→ **Stored dataset items**:
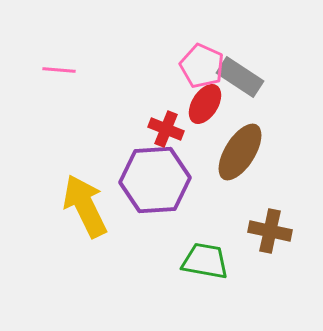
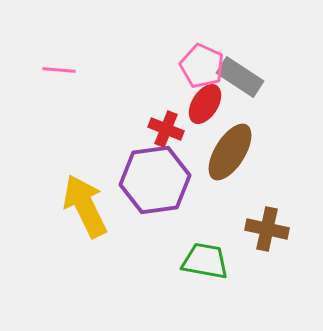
brown ellipse: moved 10 px left
purple hexagon: rotated 4 degrees counterclockwise
brown cross: moved 3 px left, 2 px up
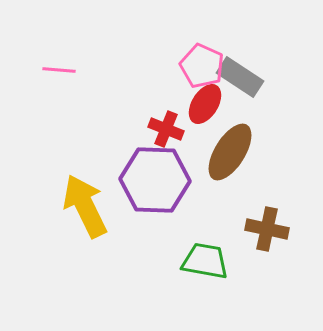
purple hexagon: rotated 10 degrees clockwise
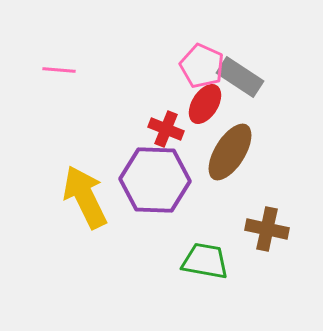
yellow arrow: moved 9 px up
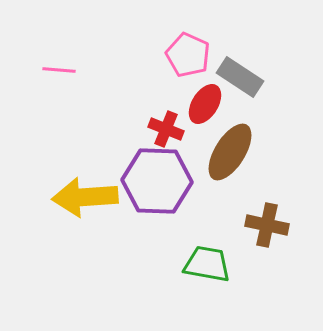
pink pentagon: moved 14 px left, 11 px up
purple hexagon: moved 2 px right, 1 px down
yellow arrow: rotated 68 degrees counterclockwise
brown cross: moved 4 px up
green trapezoid: moved 2 px right, 3 px down
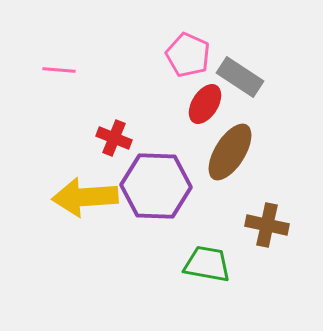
red cross: moved 52 px left, 9 px down
purple hexagon: moved 1 px left, 5 px down
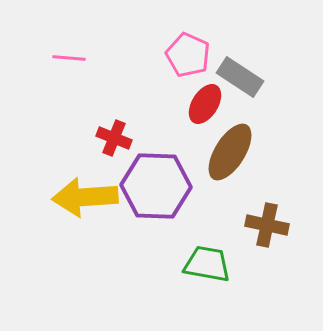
pink line: moved 10 px right, 12 px up
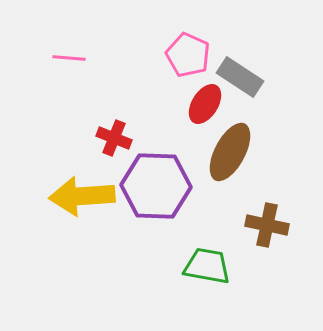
brown ellipse: rotated 4 degrees counterclockwise
yellow arrow: moved 3 px left, 1 px up
green trapezoid: moved 2 px down
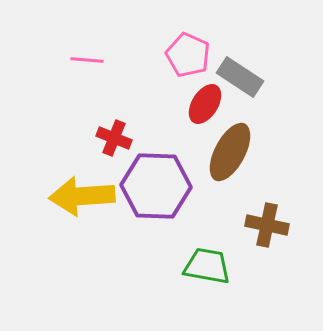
pink line: moved 18 px right, 2 px down
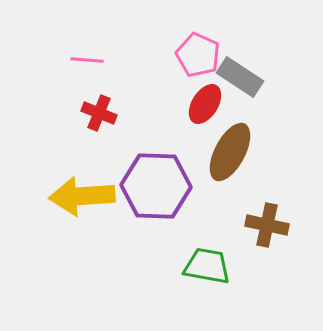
pink pentagon: moved 10 px right
red cross: moved 15 px left, 25 px up
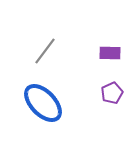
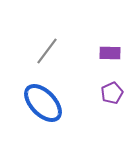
gray line: moved 2 px right
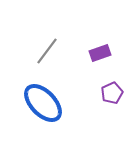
purple rectangle: moved 10 px left; rotated 20 degrees counterclockwise
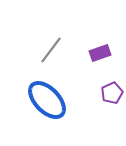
gray line: moved 4 px right, 1 px up
blue ellipse: moved 4 px right, 3 px up
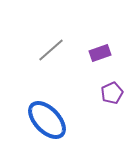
gray line: rotated 12 degrees clockwise
blue ellipse: moved 20 px down
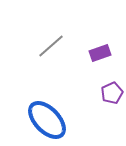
gray line: moved 4 px up
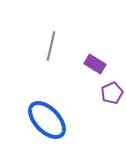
gray line: rotated 36 degrees counterclockwise
purple rectangle: moved 5 px left, 11 px down; rotated 50 degrees clockwise
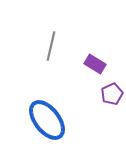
purple pentagon: moved 1 px down
blue ellipse: rotated 6 degrees clockwise
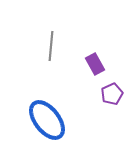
gray line: rotated 8 degrees counterclockwise
purple rectangle: rotated 30 degrees clockwise
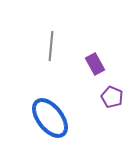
purple pentagon: moved 3 px down; rotated 25 degrees counterclockwise
blue ellipse: moved 3 px right, 2 px up
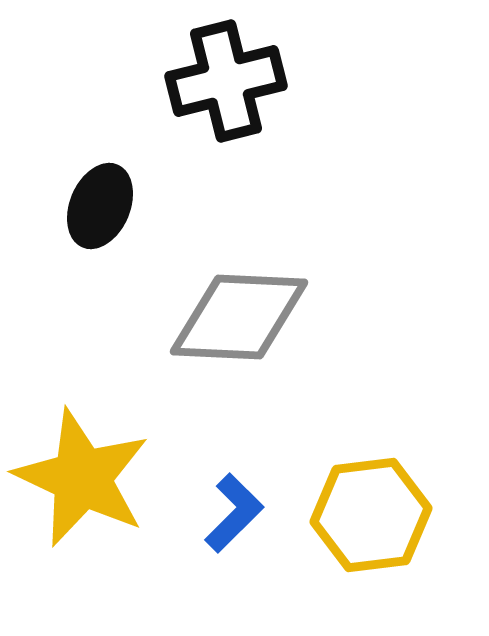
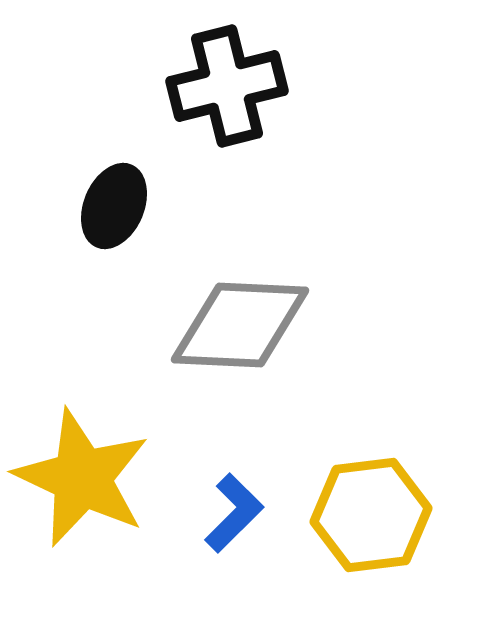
black cross: moved 1 px right, 5 px down
black ellipse: moved 14 px right
gray diamond: moved 1 px right, 8 px down
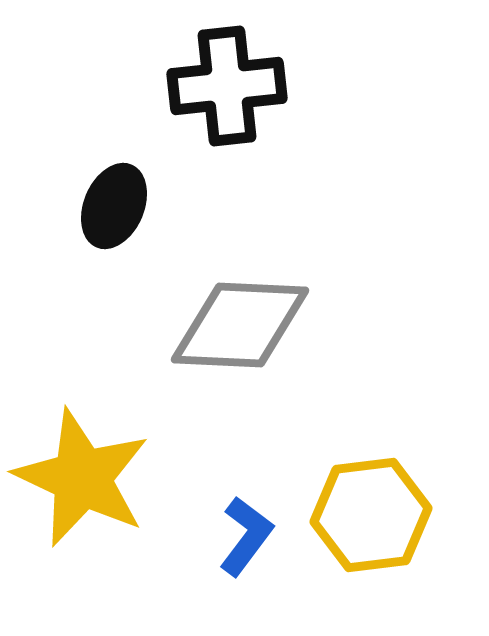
black cross: rotated 8 degrees clockwise
blue L-shape: moved 12 px right, 23 px down; rotated 8 degrees counterclockwise
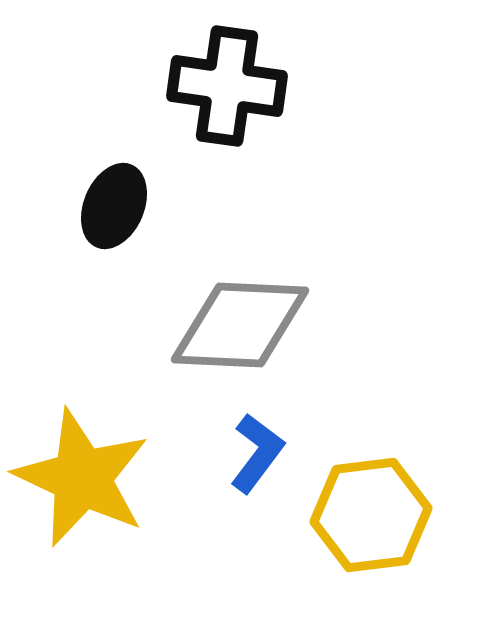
black cross: rotated 14 degrees clockwise
blue L-shape: moved 11 px right, 83 px up
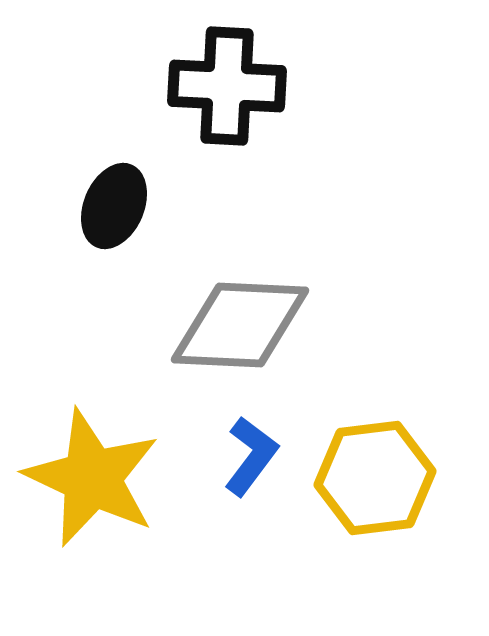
black cross: rotated 5 degrees counterclockwise
blue L-shape: moved 6 px left, 3 px down
yellow star: moved 10 px right
yellow hexagon: moved 4 px right, 37 px up
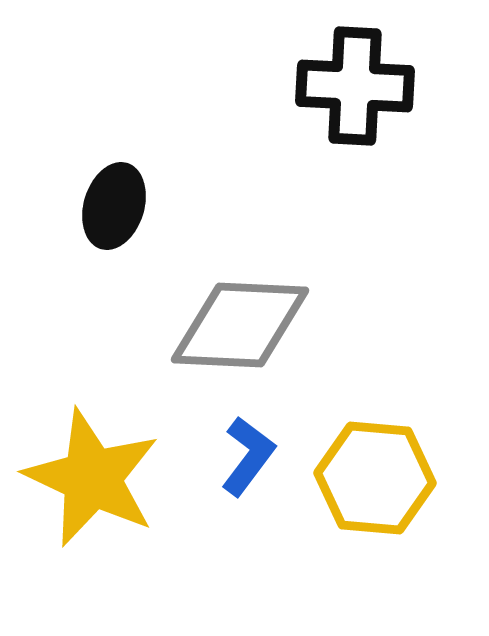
black cross: moved 128 px right
black ellipse: rotated 6 degrees counterclockwise
blue L-shape: moved 3 px left
yellow hexagon: rotated 12 degrees clockwise
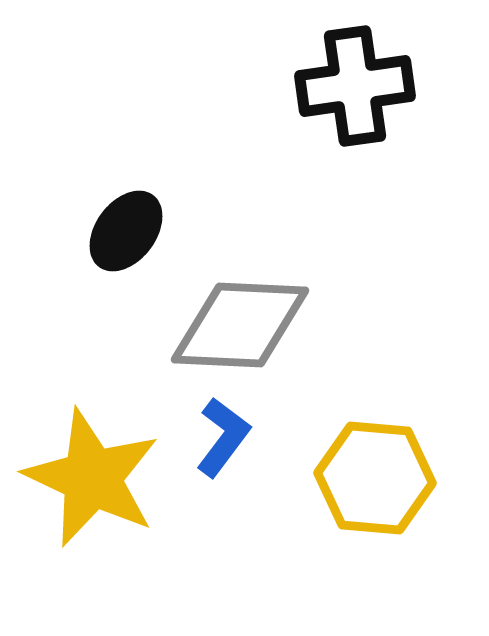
black cross: rotated 11 degrees counterclockwise
black ellipse: moved 12 px right, 25 px down; rotated 20 degrees clockwise
blue L-shape: moved 25 px left, 19 px up
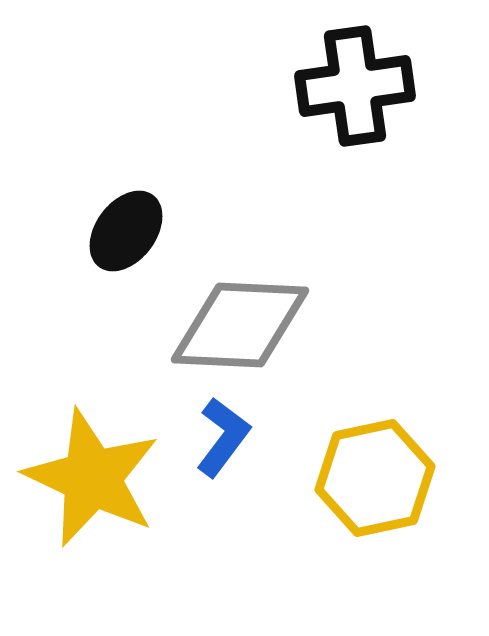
yellow hexagon: rotated 17 degrees counterclockwise
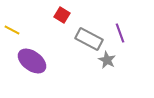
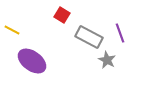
gray rectangle: moved 2 px up
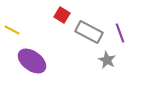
gray rectangle: moved 5 px up
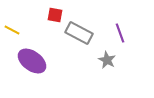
red square: moved 7 px left; rotated 21 degrees counterclockwise
gray rectangle: moved 10 px left, 1 px down
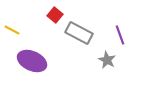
red square: rotated 28 degrees clockwise
purple line: moved 2 px down
purple ellipse: rotated 12 degrees counterclockwise
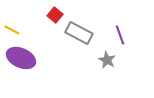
purple ellipse: moved 11 px left, 3 px up
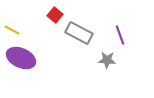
gray star: rotated 24 degrees counterclockwise
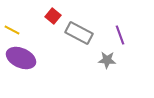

→ **Given task**: Which lines of the entries above contain the word "pentagon"? List each one in full.

→ **Worked solution**:
pink pentagon: moved 14 px left, 11 px up
pink pentagon: moved 10 px right
purple pentagon: moved 1 px down
purple pentagon: moved 3 px down; rotated 25 degrees counterclockwise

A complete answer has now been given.